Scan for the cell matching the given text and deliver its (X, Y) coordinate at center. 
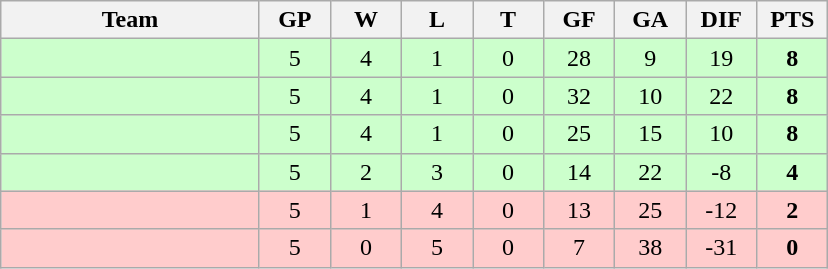
GF (580, 20)
9 (650, 58)
W (366, 20)
-12 (722, 210)
32 (580, 96)
13 (580, 210)
3 (436, 172)
T (508, 20)
-8 (722, 172)
PTS (792, 20)
15 (650, 134)
L (436, 20)
19 (722, 58)
14 (580, 172)
-31 (722, 248)
Team (130, 20)
GA (650, 20)
28 (580, 58)
DIF (722, 20)
38 (650, 248)
7 (580, 248)
GP (294, 20)
Determine the [x, y] coordinate at the center of the cell enclosing the given text.  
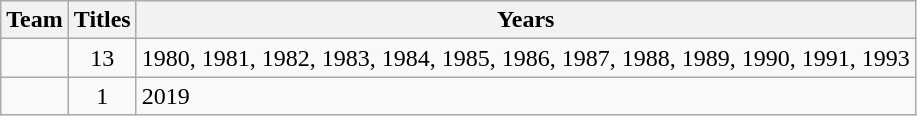
13 [102, 58]
Years [526, 20]
Team [35, 20]
1 [102, 96]
Titles [102, 20]
1980, 1981, 1982, 1983, 1984, 1985, 1986, 1987, 1988, 1989, 1990, 1991, 1993 [526, 58]
2019 [526, 96]
Detect which cell encompasses the target text, then output its [x, y] center coordinate. 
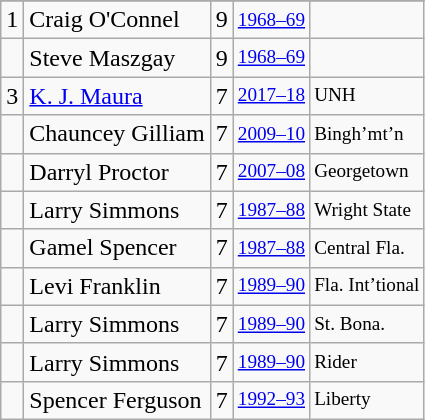
Georgetown [367, 172]
1992–93 [271, 400]
2017–18 [271, 96]
St. Bona. [367, 324]
Fla. Int’tional [367, 286]
Wright State [367, 210]
Spencer Ferguson [117, 400]
Steve Maszgay [117, 58]
2009–10 [271, 134]
2007–08 [271, 172]
Levi Franklin [117, 286]
UNH [367, 96]
1 [12, 20]
Gamel Spencer [117, 248]
3 [12, 96]
Chauncey Gilliam [117, 134]
Rider [367, 362]
Liberty [367, 400]
Bingh’mt’n [367, 134]
Craig O'Connel [117, 20]
K. J. Maura [117, 96]
Central Fla. [367, 248]
Darryl Proctor [117, 172]
Identify which cell holds the provided text, then report its (X, Y) central coordinate. 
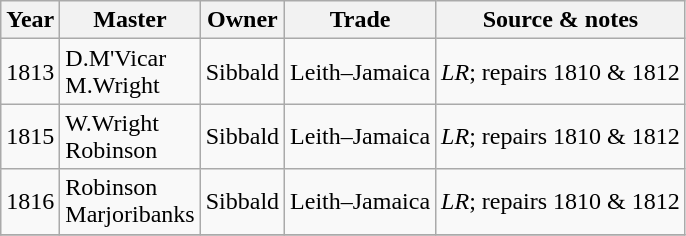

### Do this:
Return every line in the rows above that contains the string "cell", matching case exactly.

### Task result:
Scan for the cell matching the given text and deliver its (X, Y) coordinate at center. 
Determine the [x, y] coordinate at the center of the cell enclosing the given text.  
Detect which cell encompasses the target text, then output its [x, y] center coordinate. 
Identify which cell holds the provided text, then report its (X, Y) central coordinate. 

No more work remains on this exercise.